**EXERCISE MATERIALS**

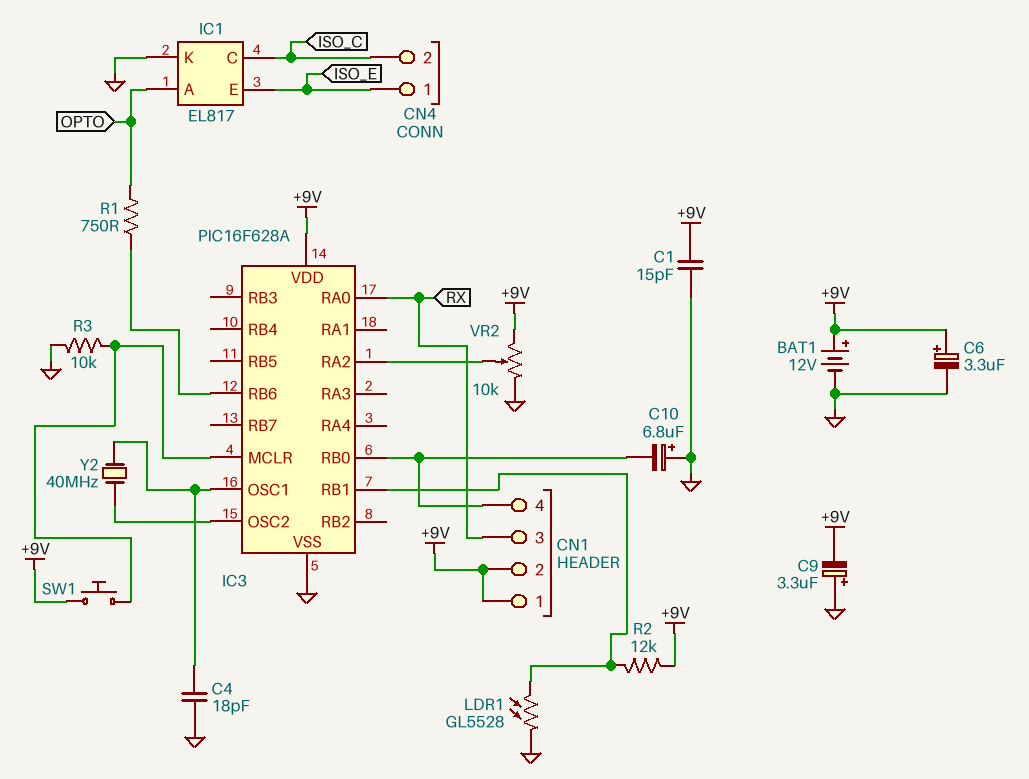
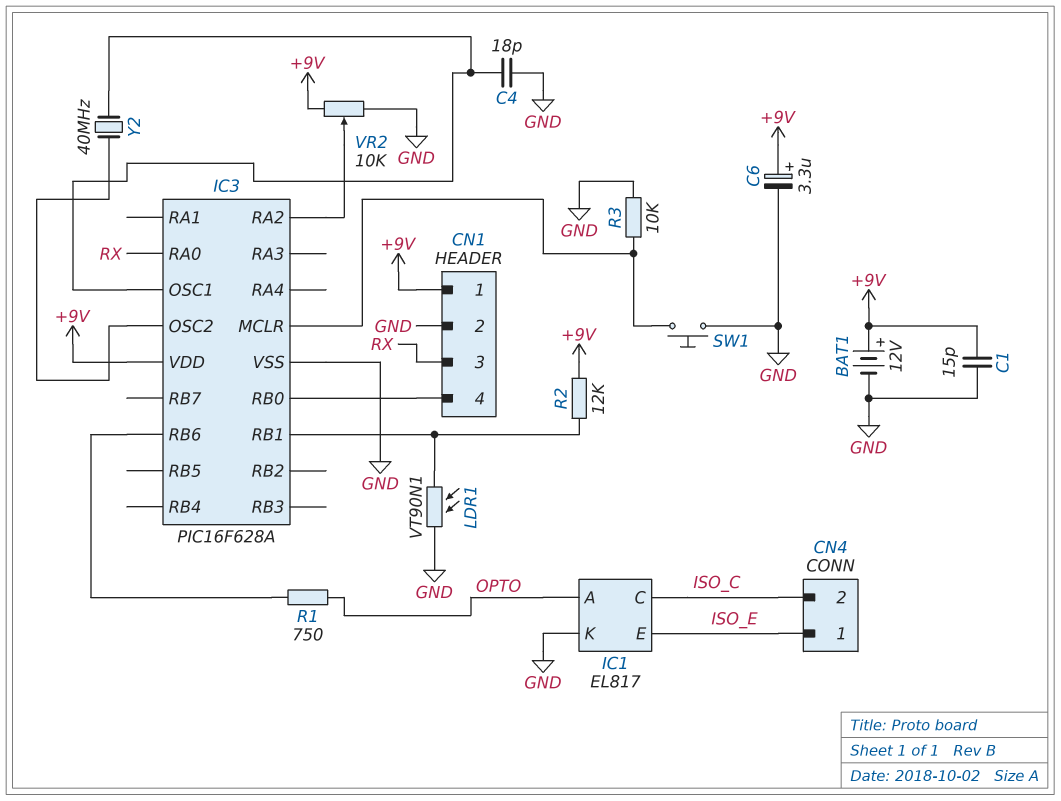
C9: 3.3uF (plus GND, minus +9V) -> none
C10: 6.8uF (plus GND, minus CN1/4) -> none
CN1 pin 2: +9V -> GND
LDR1: GL5528 (GND, IC3/RB1) -> VT90N1 (GND, IC3/RB1)
SW1: button (+9V, IC3/MCLR) -> button (GND, IC3/MCLR)

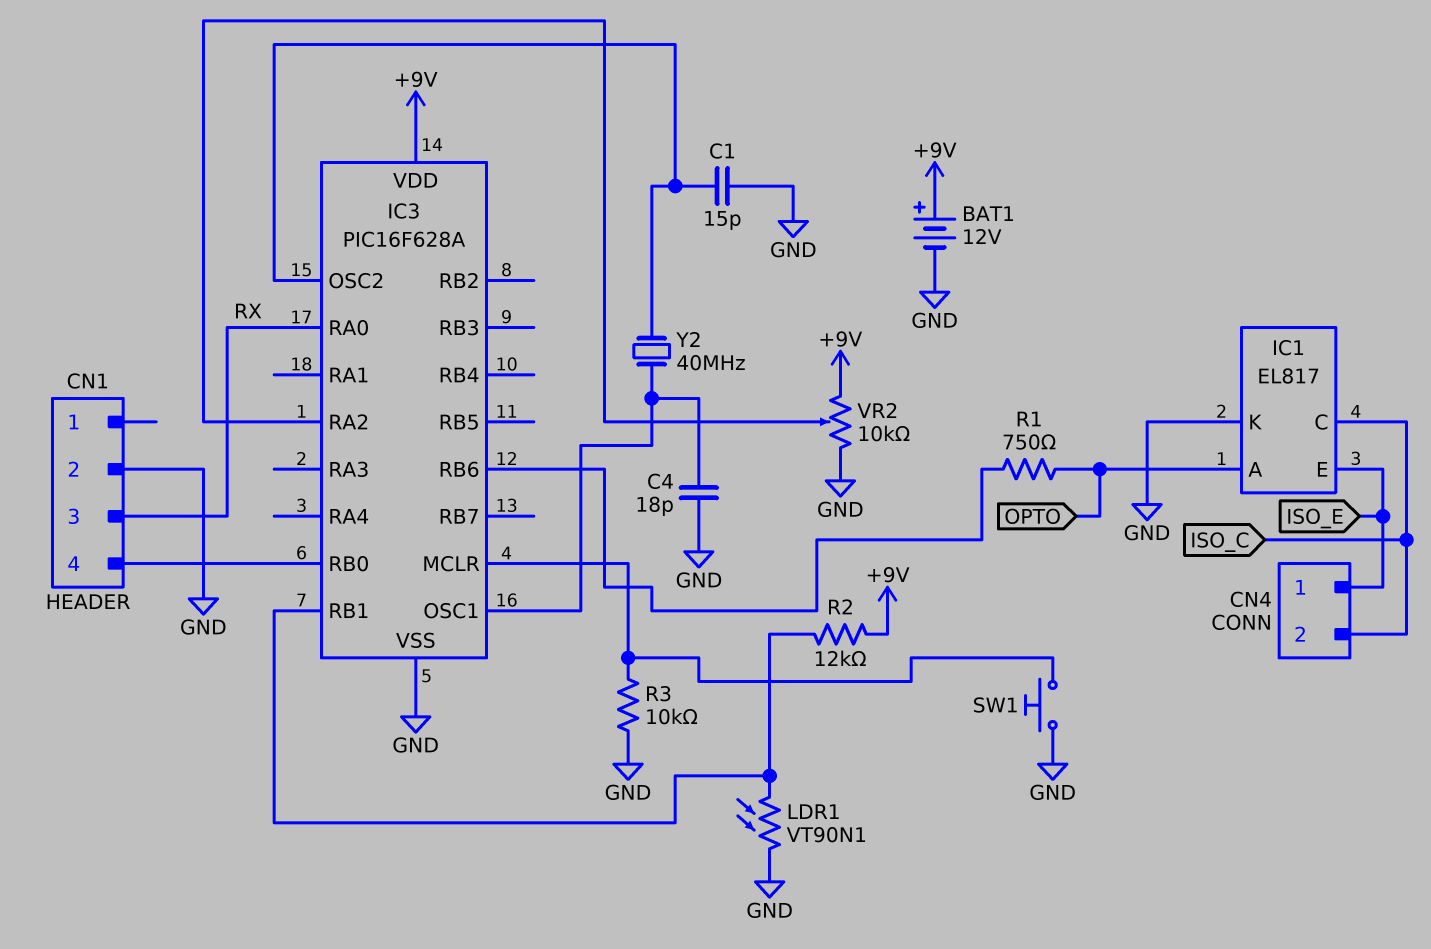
C1: 15pF (+9V, GND) -> 15pF (GND, IC3/OSC2)
C6: 3.3uF (plus +9V, minus GND) -> none
CN1 pin 1: +9V -> none

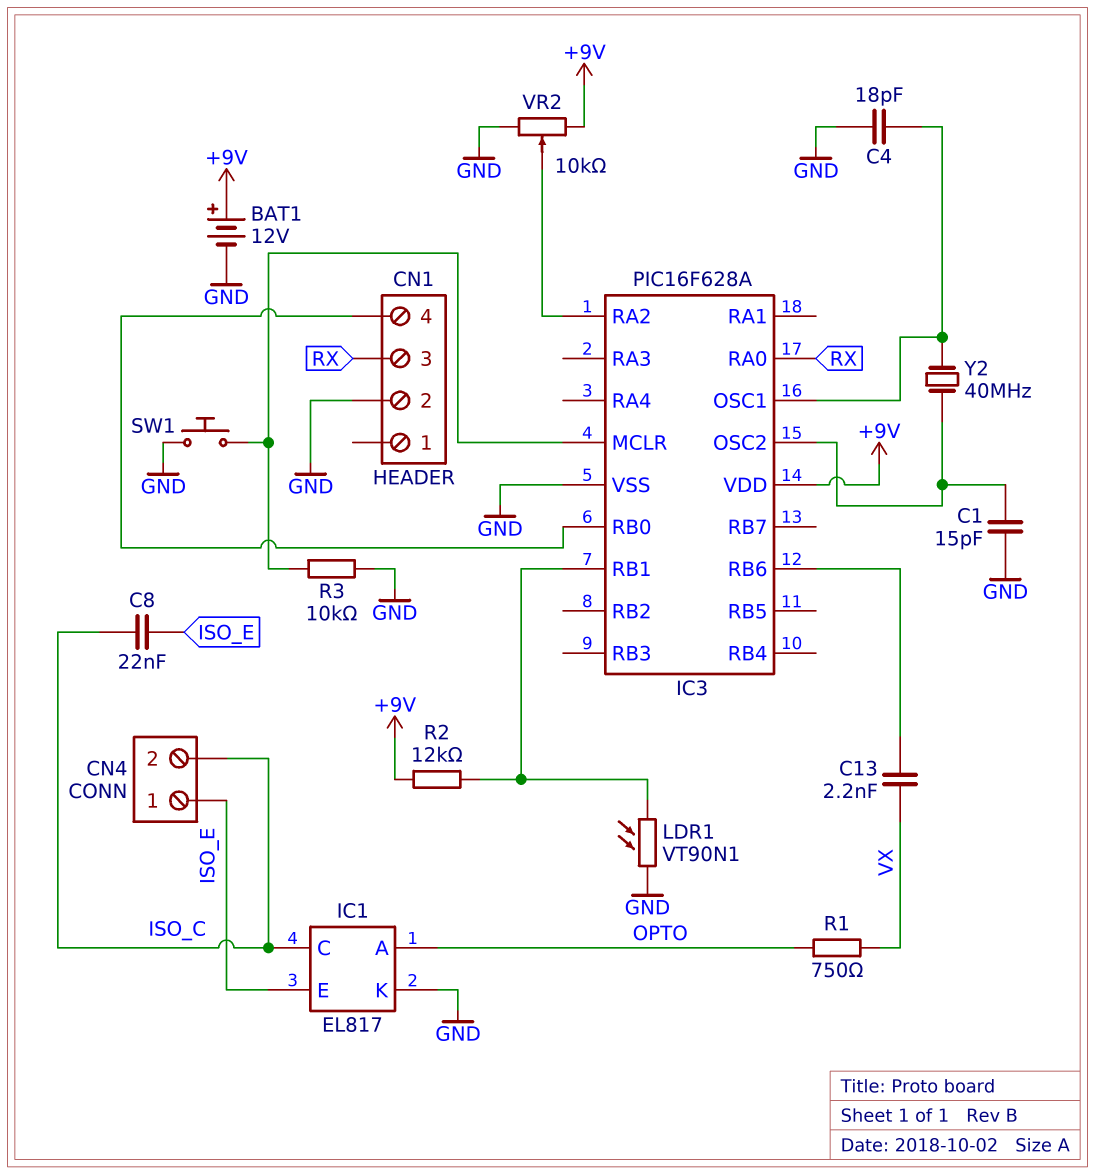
C8: none -> 22nF (ISO_C, ISO_E)
C13: none -> 2.2nF (IC3/RB6, VX)
R1: 750 (IC3/RB6, OPTO) -> 750 (OPTO, VX)

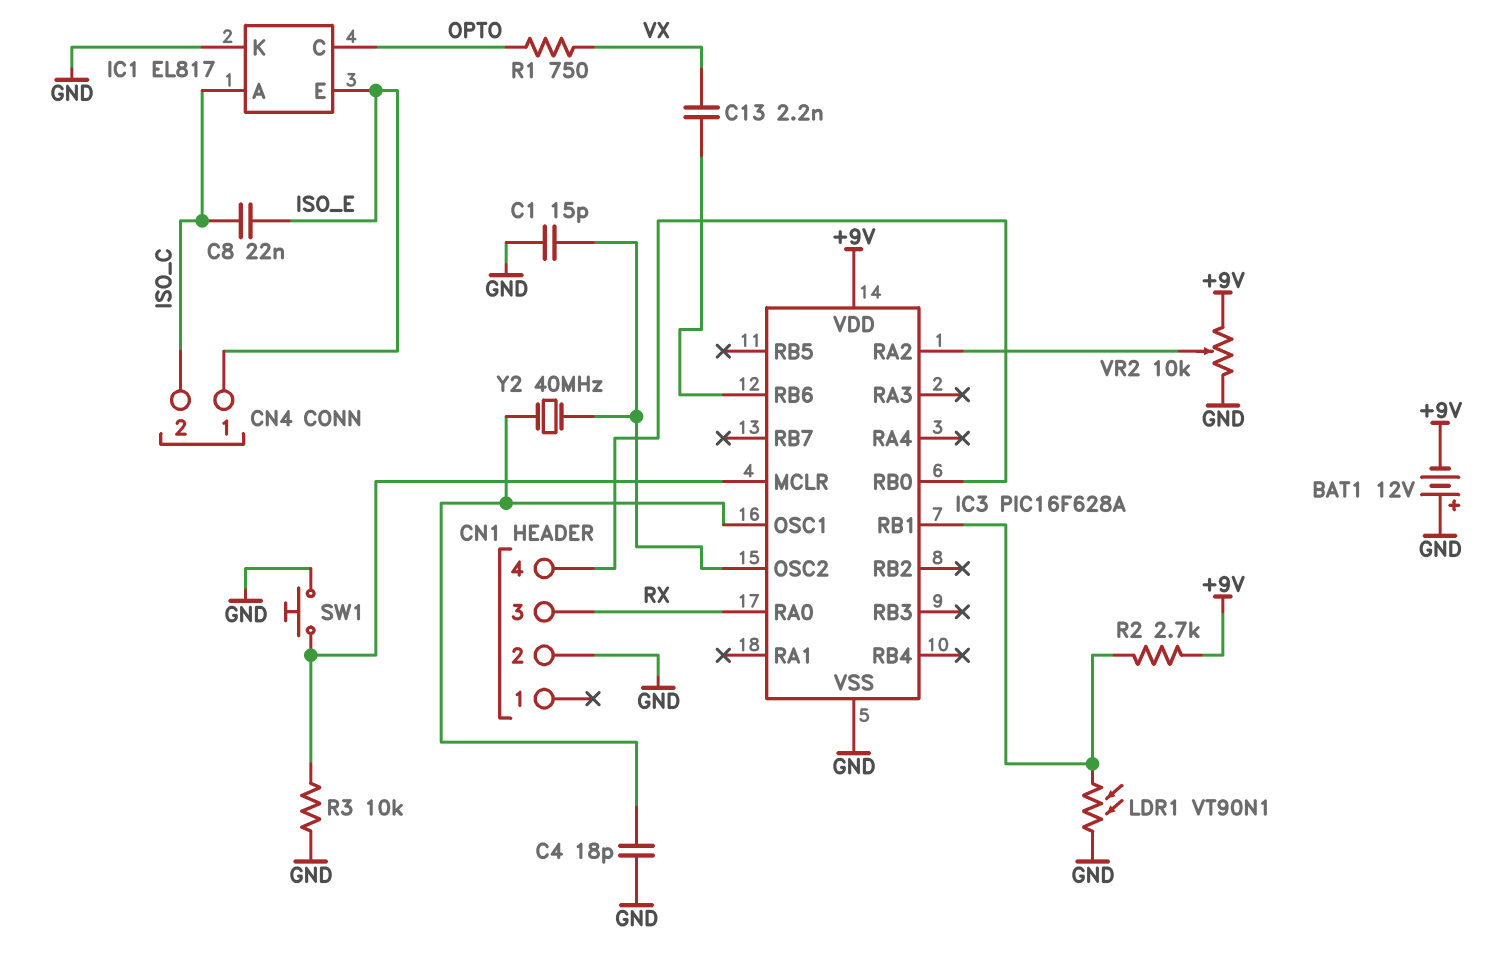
BAT1: 12V (plus +9V, minus GND) -> 12V (plus GND, minus +9V)
IC1 pin A: OPTO -> ISO_C
IC1 pin C: ISO_C -> OPTO
R2: 12k (+9V, IC3/RB1) -> 2.7k (+9V, IC3/RB1)

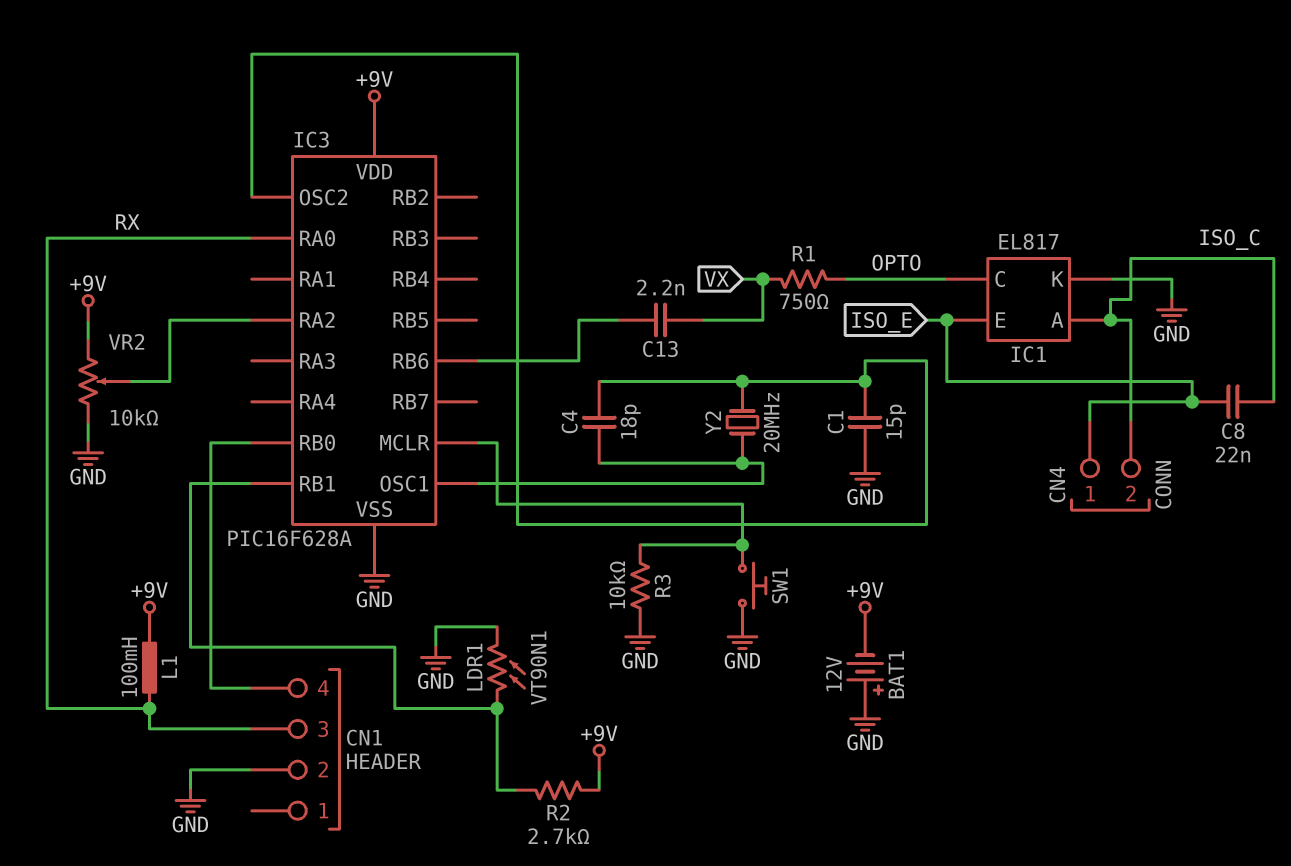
C4: 18pF (GND, IC3/OSC1) -> 18pF (IC3/OSC1, IC3/OSC2)
L1: none -> 100mH (+9V, RX)
Y2: 40MHz (IC3/OSC1, IC3/OSC2) -> 20MHz (IC3/OSC1, IC3/OSC2)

**TASK**
Transcribe, word for word, the lines of the listing above from the one that contains "C10: 6.8uF (plus GND, minus CN1/4) -> none" through the one that contains "IC1 pin A: OPTO -> ISO_C", keeping both ends and dropping the pictures.

**ANSWER TO THIS EXERCISE**
C10: 6.8uF (plus GND, minus CN1/4) -> none
CN1 pin 2: +9V -> GND
LDR1: GL5528 (GND, IC3/RB1) -> VT90N1 (GND, IC3/RB1)
SW1: button (+9V, IC3/MCLR) -> button (GND, IC3/MCLR)

C1: 15pF (+9V, GND) -> 15pF (GND, IC3/OSC2)
C6: 3.3uF (plus +9V, minus GND) -> none
CN1 pin 1: +9V -> none

C8: none -> 22nF (ISO_C, ISO_E)
C13: none -> 2.2nF (IC3/RB6, VX)
R1: 750 (IC3/RB6, OPTO) -> 750 (OPTO, VX)

BAT1: 12V (plus +9V, minus GND) -> 12V (plus GND, minus +9V)
IC1 pin A: OPTO -> ISO_C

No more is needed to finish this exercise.